(Goal of the exercise)
Across the whole listing, return each line exactly, with no images included.

● ● ● ●

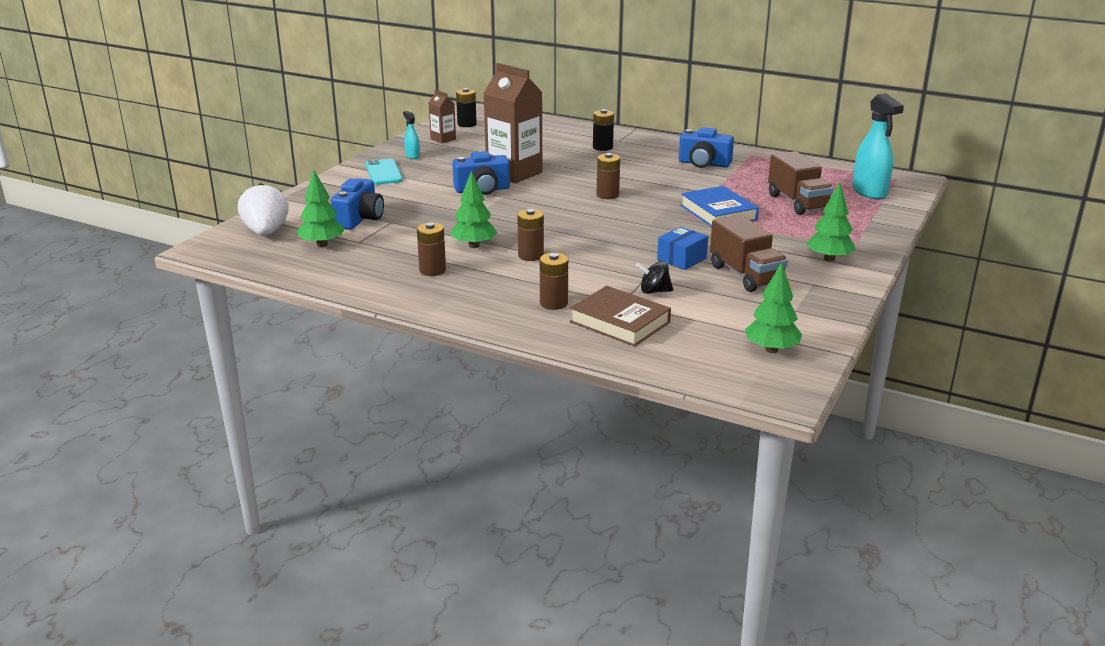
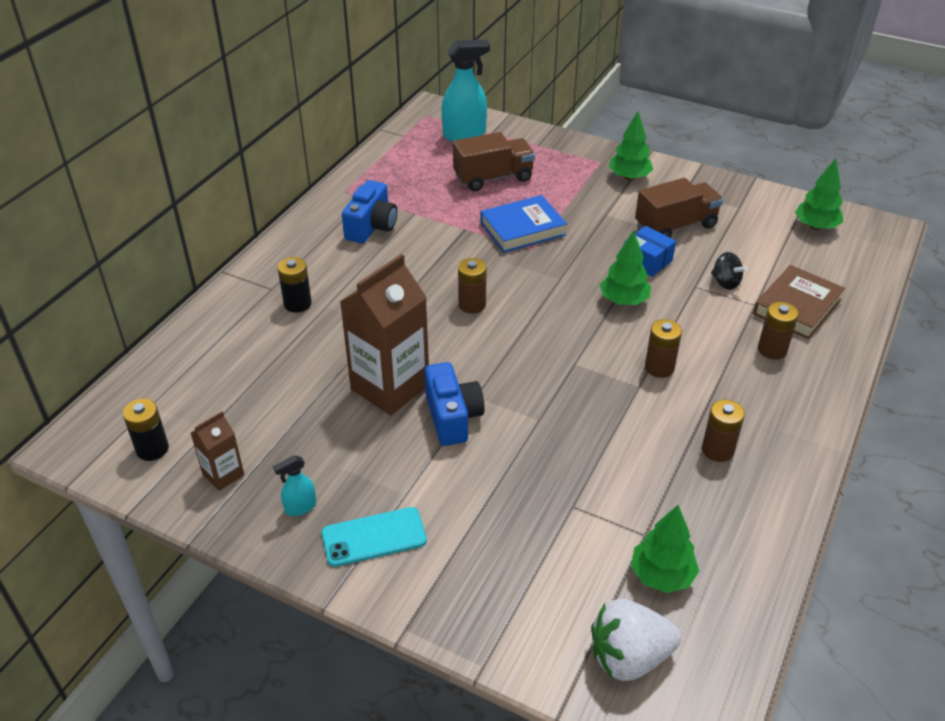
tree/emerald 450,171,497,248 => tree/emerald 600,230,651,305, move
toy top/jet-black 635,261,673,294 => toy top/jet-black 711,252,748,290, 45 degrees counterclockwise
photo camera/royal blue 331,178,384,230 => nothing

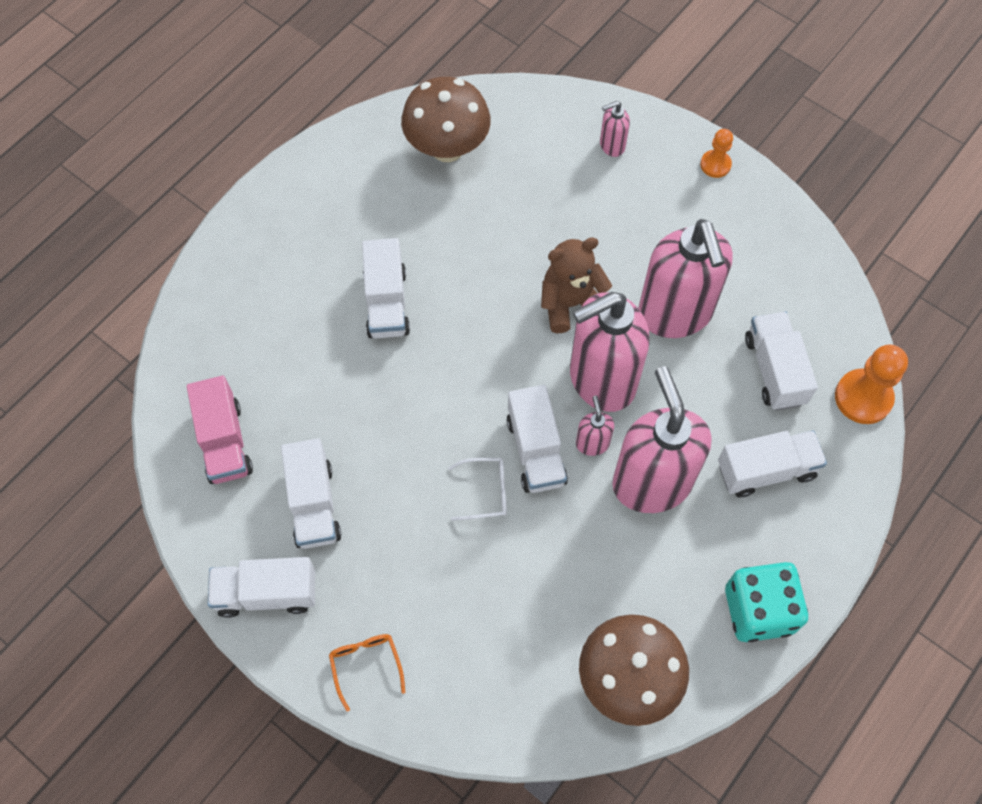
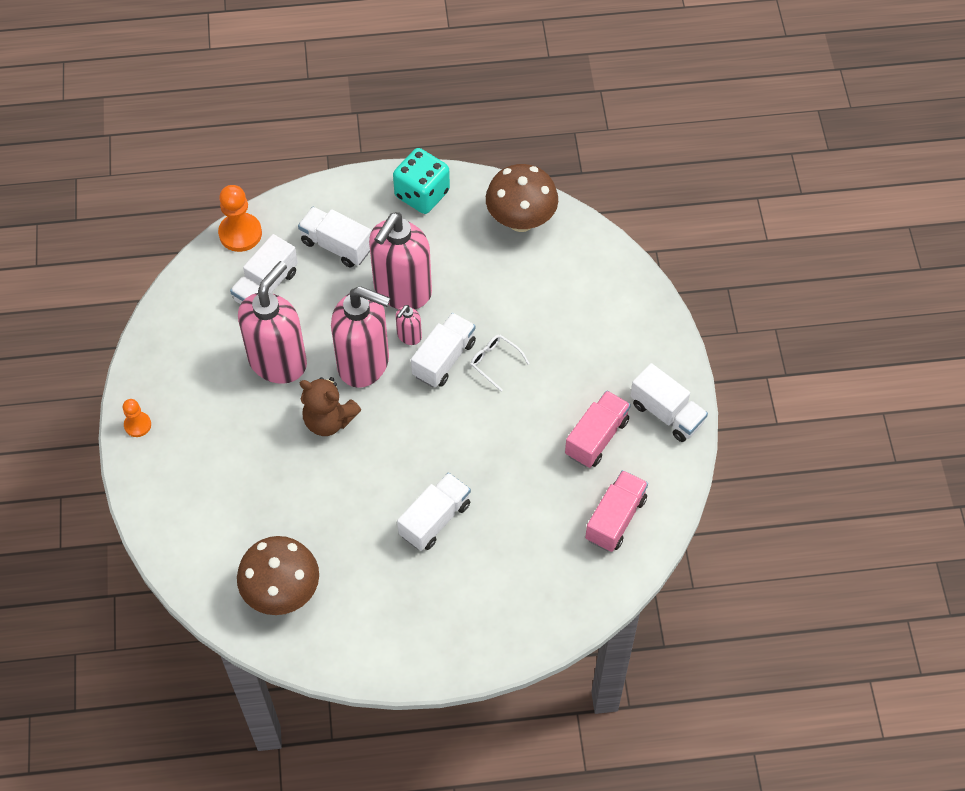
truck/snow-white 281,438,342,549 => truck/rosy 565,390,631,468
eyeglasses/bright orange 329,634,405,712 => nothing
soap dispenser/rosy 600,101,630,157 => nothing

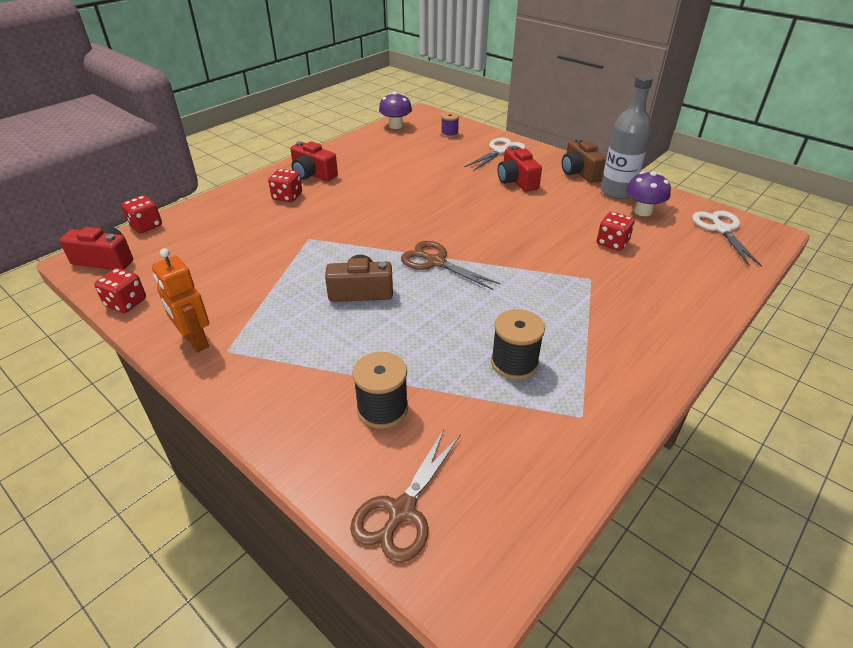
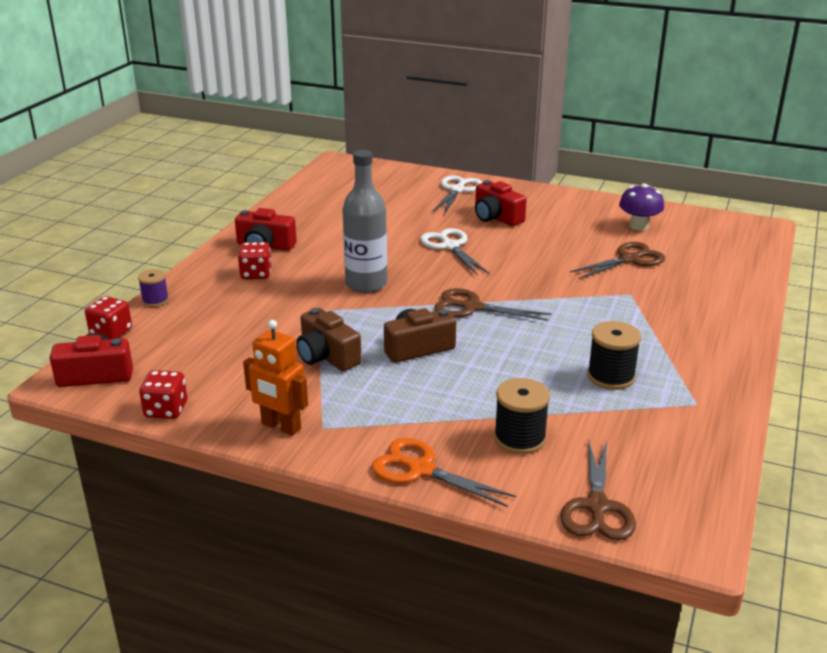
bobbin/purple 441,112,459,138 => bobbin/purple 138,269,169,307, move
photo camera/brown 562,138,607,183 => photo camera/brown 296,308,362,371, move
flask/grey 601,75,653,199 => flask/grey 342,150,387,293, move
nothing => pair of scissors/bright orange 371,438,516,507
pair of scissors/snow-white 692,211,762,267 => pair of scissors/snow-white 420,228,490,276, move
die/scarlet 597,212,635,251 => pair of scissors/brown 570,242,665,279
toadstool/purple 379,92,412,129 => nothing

● ● ● ●

(Solved exercise)
tree/emerald 450,171,497,248 => tree/emerald 600,230,651,305, move
toy top/jet-black 635,261,673,294 => toy top/jet-black 711,252,748,290, 45 degrees counterclockwise
photo camera/royal blue 331,178,384,230 => nothing

truck/snow-white 281,438,342,549 => truck/rosy 565,390,631,468
eyeglasses/bright orange 329,634,405,712 => nothing
soap dispenser/rosy 600,101,630,157 => nothing

bobbin/purple 441,112,459,138 => bobbin/purple 138,269,169,307, move
photo camera/brown 562,138,607,183 => photo camera/brown 296,308,362,371, move
flask/grey 601,75,653,199 => flask/grey 342,150,387,293, move
nothing => pair of scissors/bright orange 371,438,516,507
pair of scissors/snow-white 692,211,762,267 => pair of scissors/snow-white 420,228,490,276, move
die/scarlet 597,212,635,251 => pair of scissors/brown 570,242,665,279
toadstool/purple 379,92,412,129 => nothing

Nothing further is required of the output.